• DATA PROVIDED:
•••••

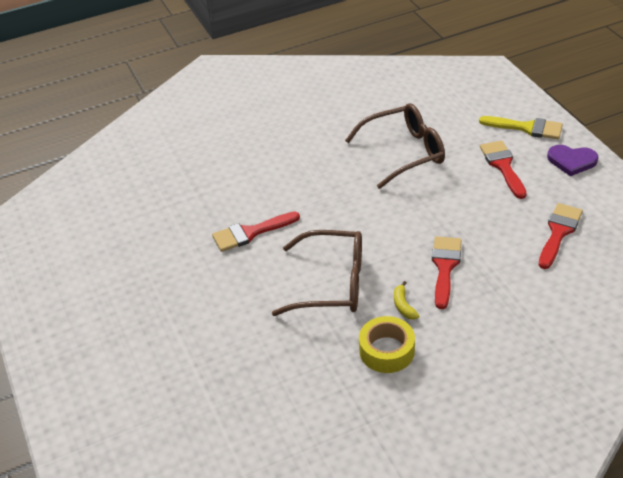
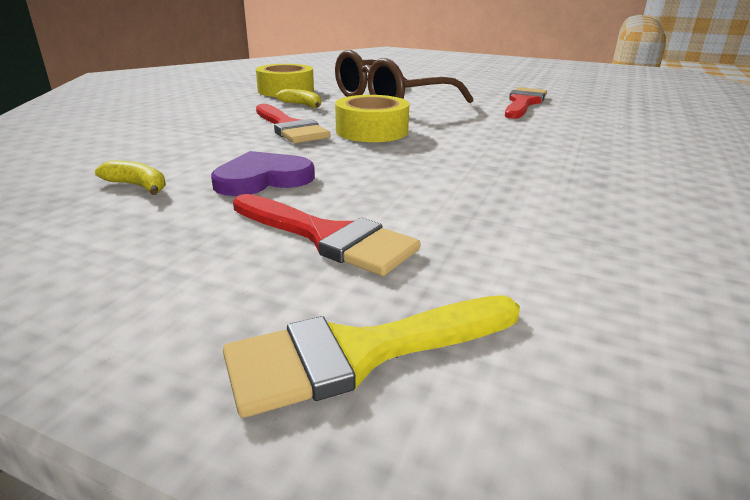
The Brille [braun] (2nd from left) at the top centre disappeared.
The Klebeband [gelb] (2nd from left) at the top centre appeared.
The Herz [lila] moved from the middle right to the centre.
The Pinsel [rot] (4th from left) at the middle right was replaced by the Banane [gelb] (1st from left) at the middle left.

•••••

• EXERCISE OBJECTIVE: Filter by the word "middle": copy every line of the data that holds it.

• EXERCISE OUTPUT:
The Herz [lila] moved from the middle right to the centre.
The Pinsel [rot] (4th from left) at the middle right was replaced by the Banane [gelb] (1st from left) at the middle left.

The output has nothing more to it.